[Pixel coordinate polygons]
======

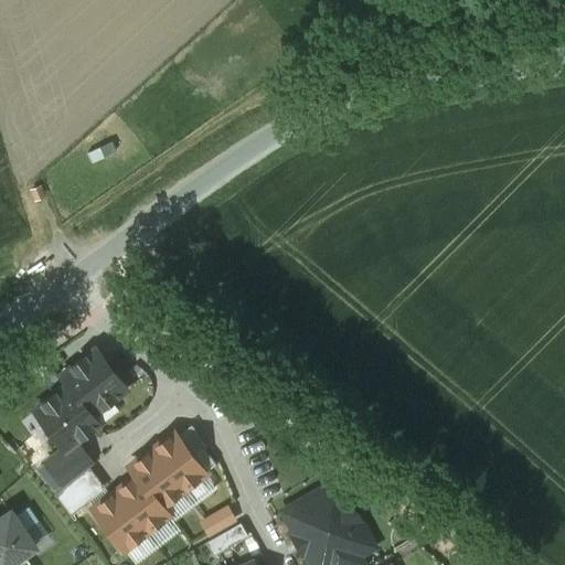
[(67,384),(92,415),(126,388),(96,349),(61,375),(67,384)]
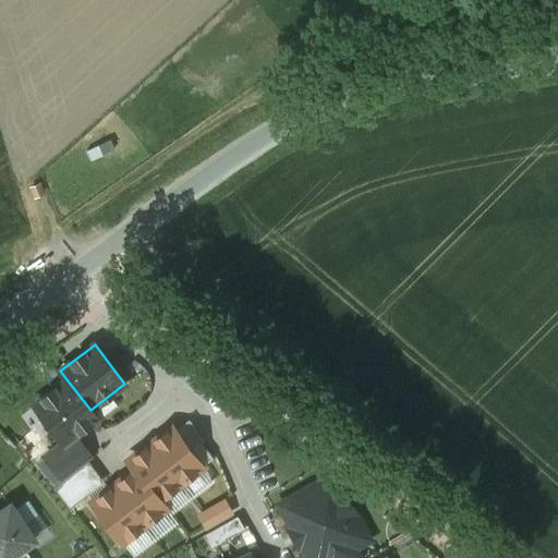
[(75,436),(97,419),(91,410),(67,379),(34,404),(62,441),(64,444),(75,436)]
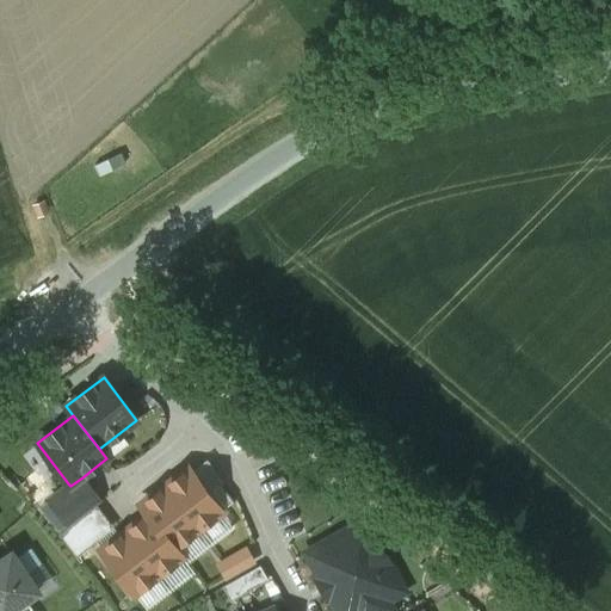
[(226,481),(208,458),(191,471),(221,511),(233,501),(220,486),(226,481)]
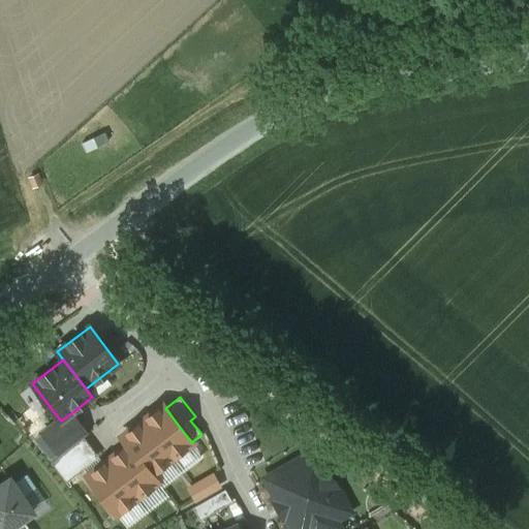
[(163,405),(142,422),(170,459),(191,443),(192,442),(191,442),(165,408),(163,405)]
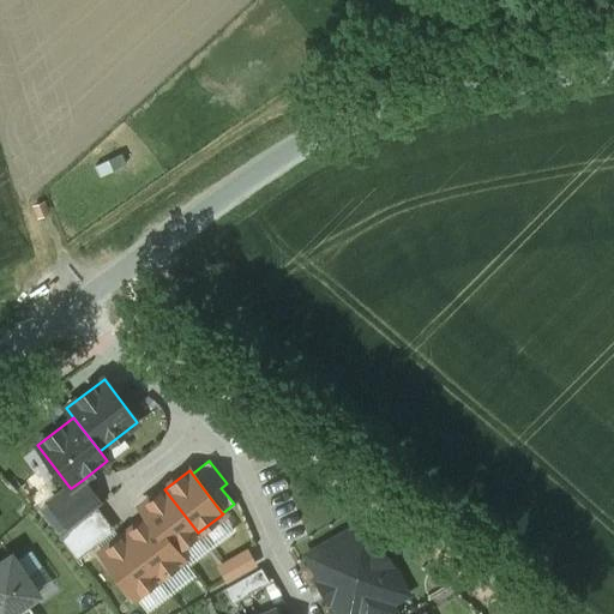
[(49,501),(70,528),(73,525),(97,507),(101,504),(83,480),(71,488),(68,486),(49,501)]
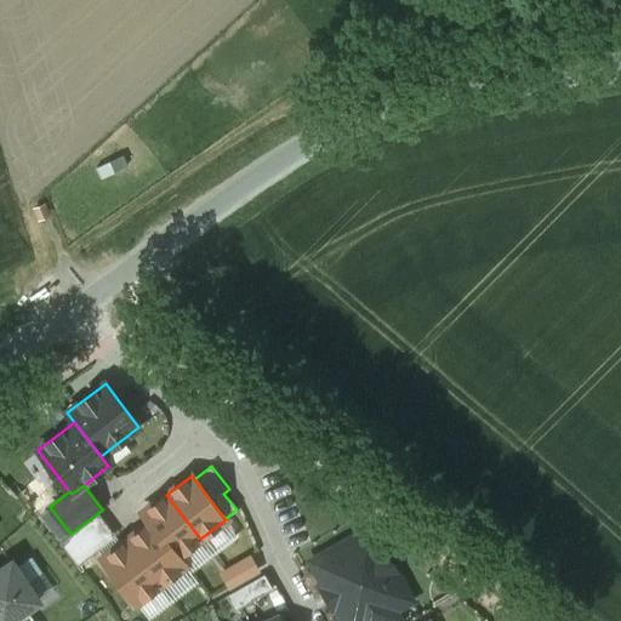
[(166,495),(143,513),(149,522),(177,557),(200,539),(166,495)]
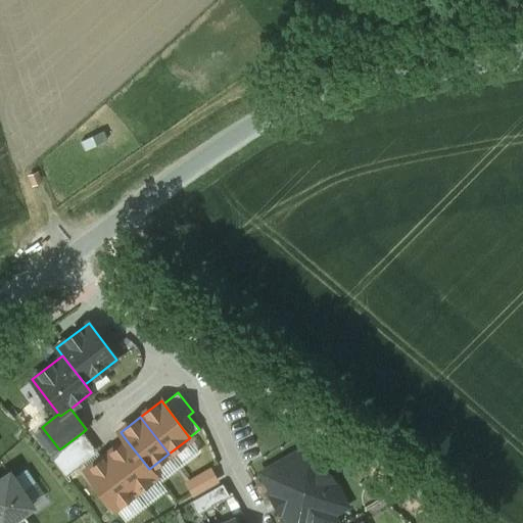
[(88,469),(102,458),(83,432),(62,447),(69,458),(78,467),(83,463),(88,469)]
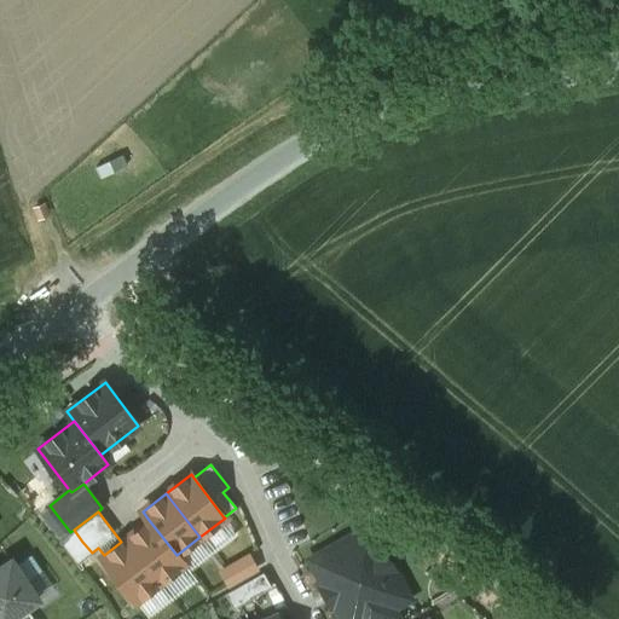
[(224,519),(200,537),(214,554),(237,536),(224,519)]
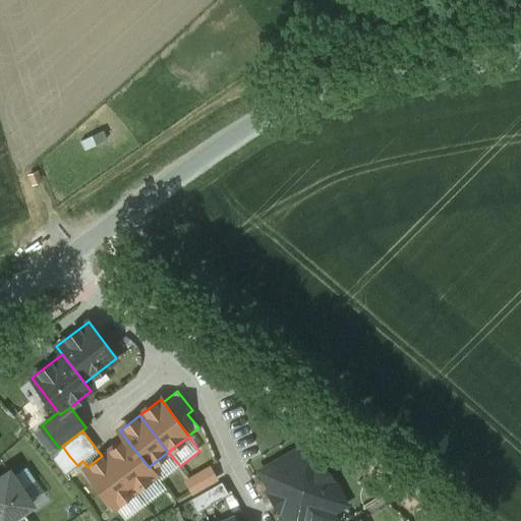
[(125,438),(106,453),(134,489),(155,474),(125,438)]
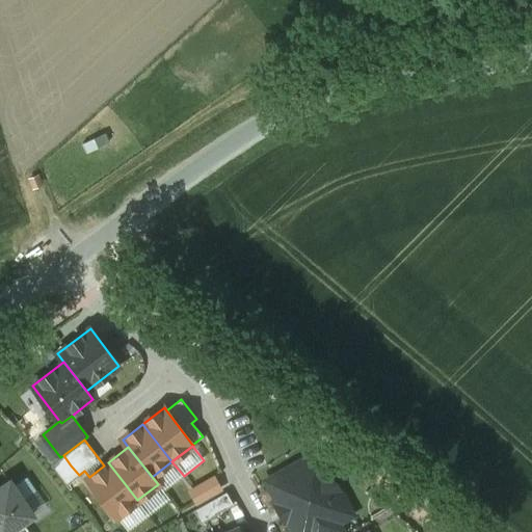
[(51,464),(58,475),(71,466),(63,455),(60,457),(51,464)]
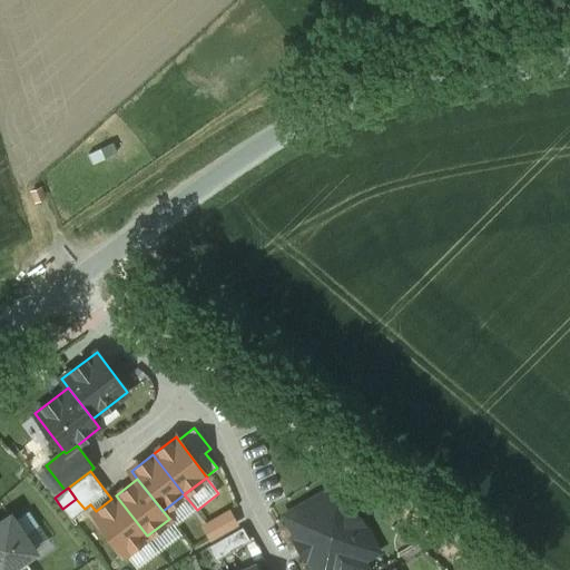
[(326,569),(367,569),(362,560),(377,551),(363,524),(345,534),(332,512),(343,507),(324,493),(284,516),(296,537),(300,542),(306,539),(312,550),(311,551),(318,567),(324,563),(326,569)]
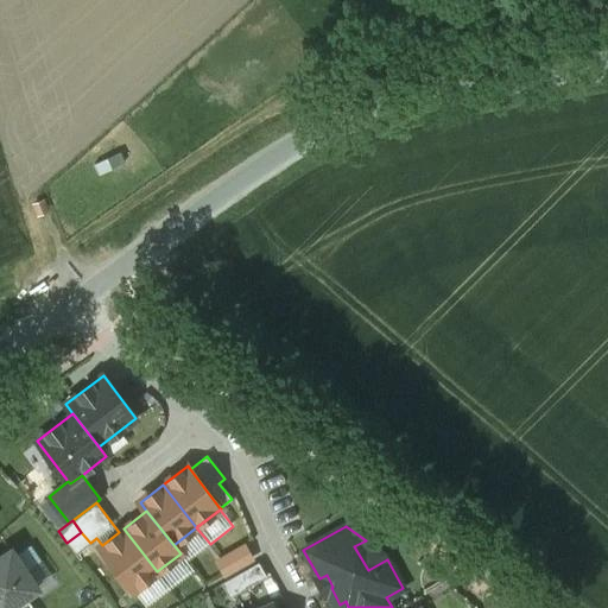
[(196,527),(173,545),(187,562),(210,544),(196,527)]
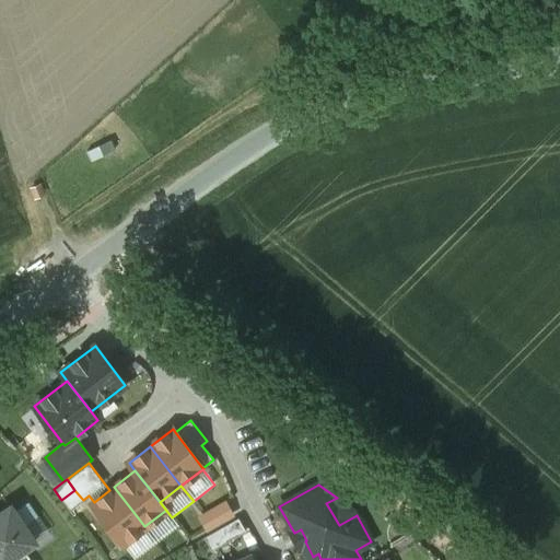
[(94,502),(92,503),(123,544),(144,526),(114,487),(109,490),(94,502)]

======

• _REQUIRED ACTION_
Each line above should be written out again unchanged; no images are to be carried over.

• _ANSWER TO THE EXERCISE_
[(67,384),(92,415),(126,388),(96,349),(61,375),(67,384)]
[(75,436),(97,419),(91,410),(67,379),(34,404),(62,441),(64,444),(75,436)]
[(226,481),(208,458),(191,471),(221,511),(233,501),(220,486),(226,481)]
[(163,405),(142,422),(170,459),(191,443),(192,442),(191,442),(165,408),(163,405)]
[(49,501),(70,528),(73,525),(97,507),(101,504),(83,480),(71,488),(68,486),(49,501)]
[(166,495),(143,513),(149,522),(177,557),(200,539),(166,495)]
[(88,469),(102,458),(83,432),(62,447),(69,458),(78,467),(83,463),(88,469)]
[(224,519),(200,537),(214,554),(237,536),(224,519)]
[(125,438),(106,453),(134,489),(155,474),(125,438)]
[(51,464),(58,475),(71,466),(63,455),(60,457),(51,464)]
[(326,569),(367,569),(362,560),(377,551),(363,524),(345,534),(332,512),(343,507),(324,493),(284,516),(296,537),(300,542),(306,539),(312,550),(311,551),(318,567),(324,563),(326,569)]
[(196,527),(173,545),(187,562),(210,544),(196,527)]
[(94,502),(92,503),(123,544),(144,526),(114,487),(109,490),(94,502)]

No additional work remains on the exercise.